Before-and-after object listings:
Start of Block
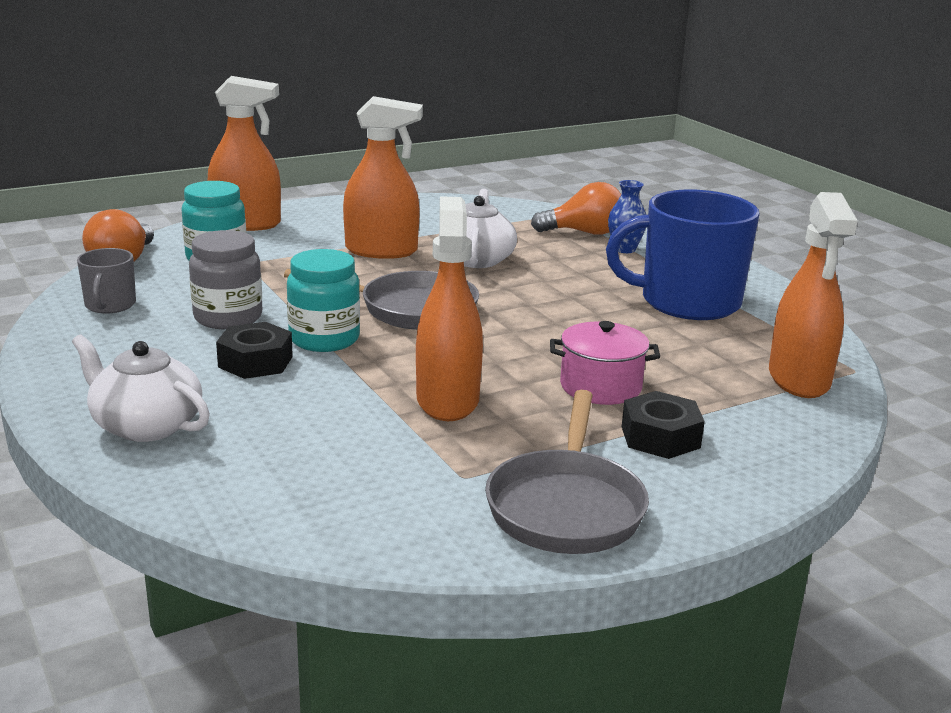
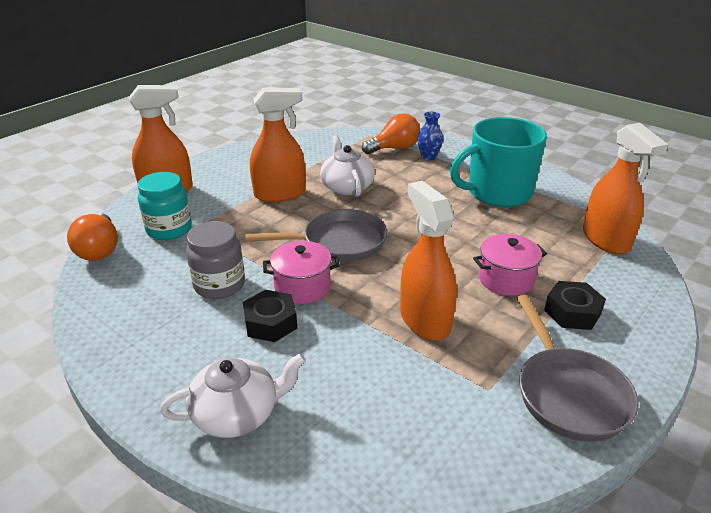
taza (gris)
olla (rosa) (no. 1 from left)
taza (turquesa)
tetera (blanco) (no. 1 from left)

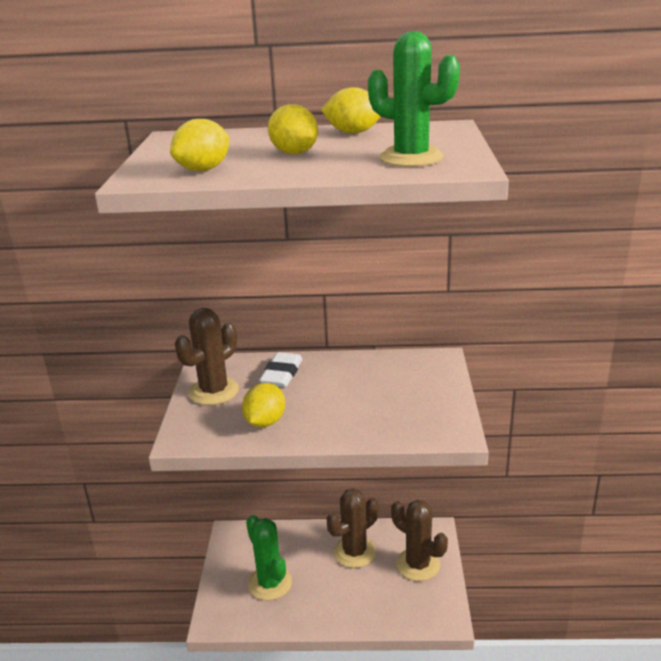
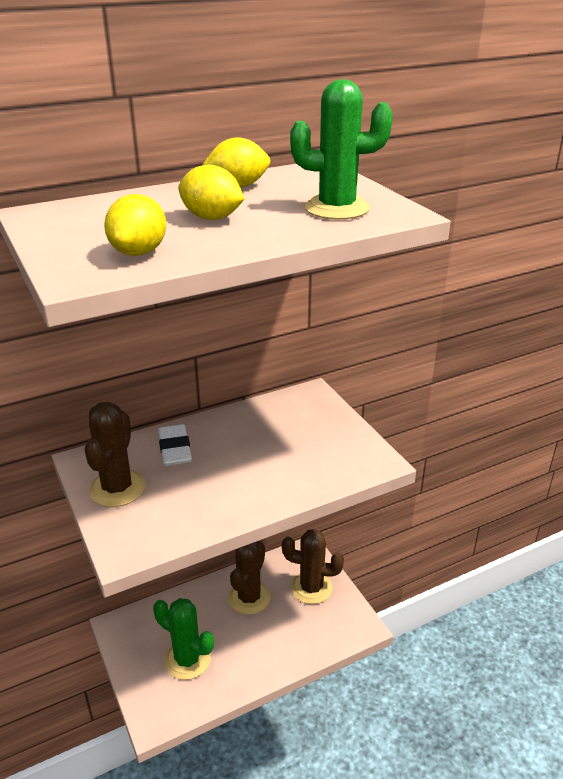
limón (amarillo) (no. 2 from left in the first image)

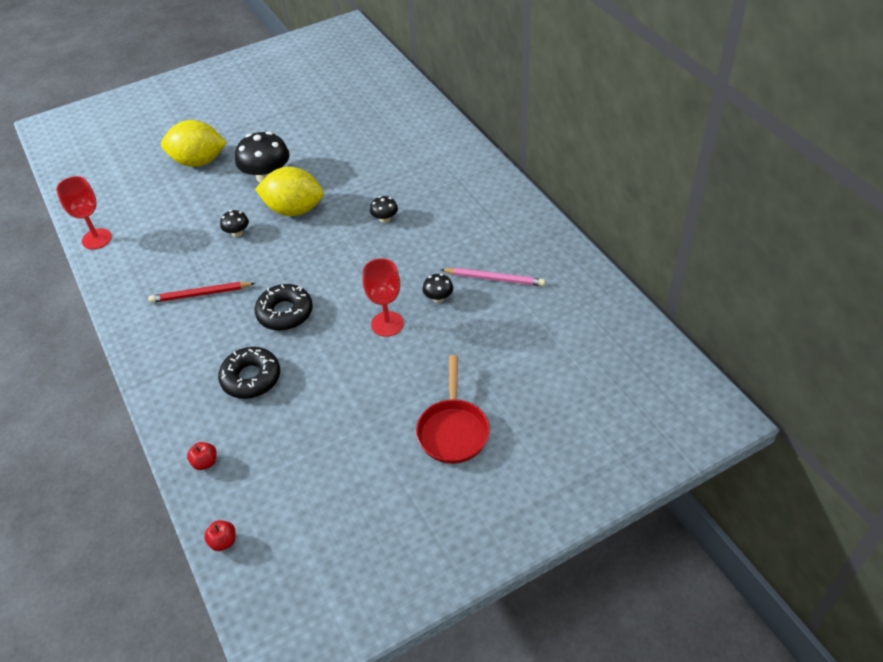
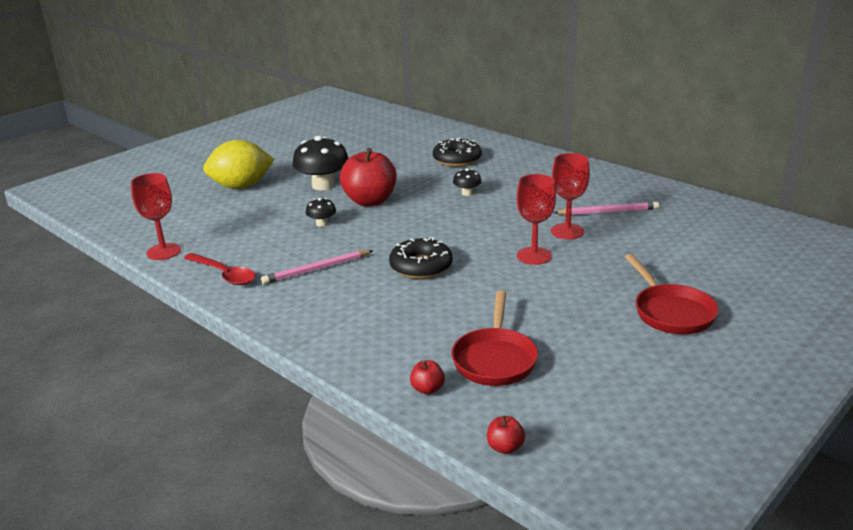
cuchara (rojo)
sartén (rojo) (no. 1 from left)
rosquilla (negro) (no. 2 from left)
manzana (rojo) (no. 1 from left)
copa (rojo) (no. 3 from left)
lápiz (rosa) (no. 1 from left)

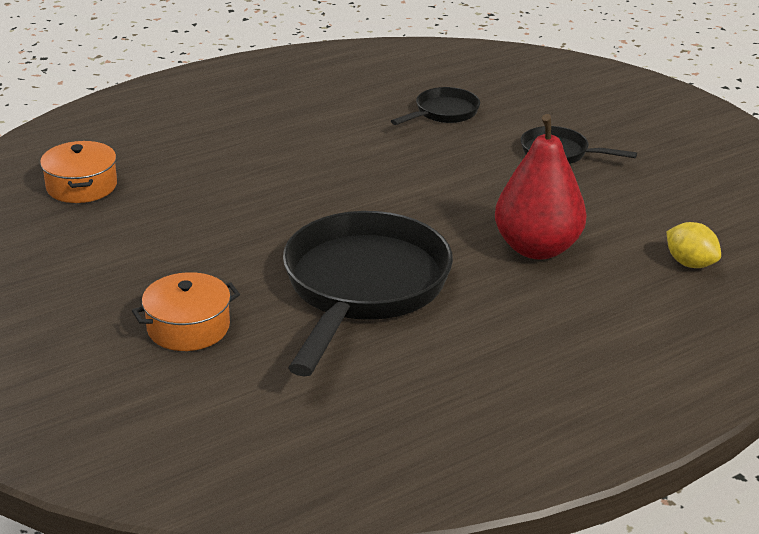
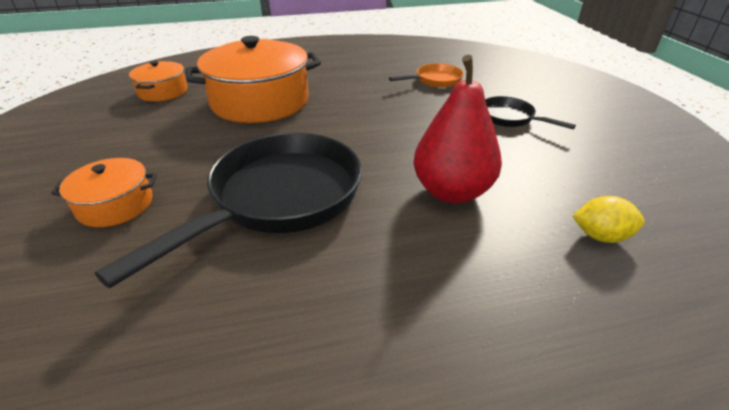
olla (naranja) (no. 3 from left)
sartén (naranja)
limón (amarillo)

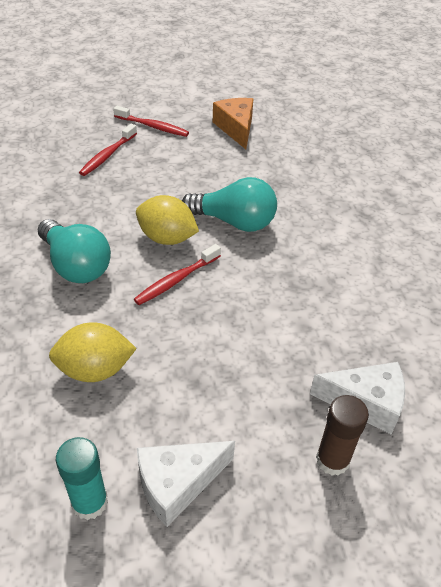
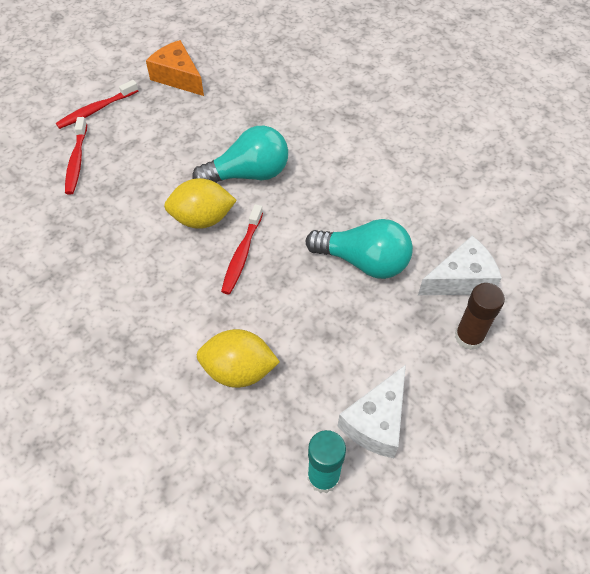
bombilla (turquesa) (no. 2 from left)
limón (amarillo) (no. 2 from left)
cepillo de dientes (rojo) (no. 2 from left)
End of Block
EXERCISE:
Write out every entry exactly. Pictures do not belong in the copy.

RESPONSE AREA:
taza (gris)
olla (rosa) (no. 1 from left)
taza (turquesa)
tetera (blanco) (no. 1 from left)

limón (amarillo) (no. 2 from left in the first image)

cuchara (rojo)
sartén (rojo) (no. 1 from left)
rosquilla (negro) (no. 2 from left)
manzana (rojo) (no. 1 from left)
copa (rojo) (no. 3 from left)
lápiz (rosa) (no. 1 from left)

olla (naranja) (no. 3 from left)
sartén (naranja)
limón (amarillo)

bombilla (turquesa) (no. 2 from left)
limón (amarillo) (no. 2 from left)
cepillo de dientes (rojo) (no. 2 from left)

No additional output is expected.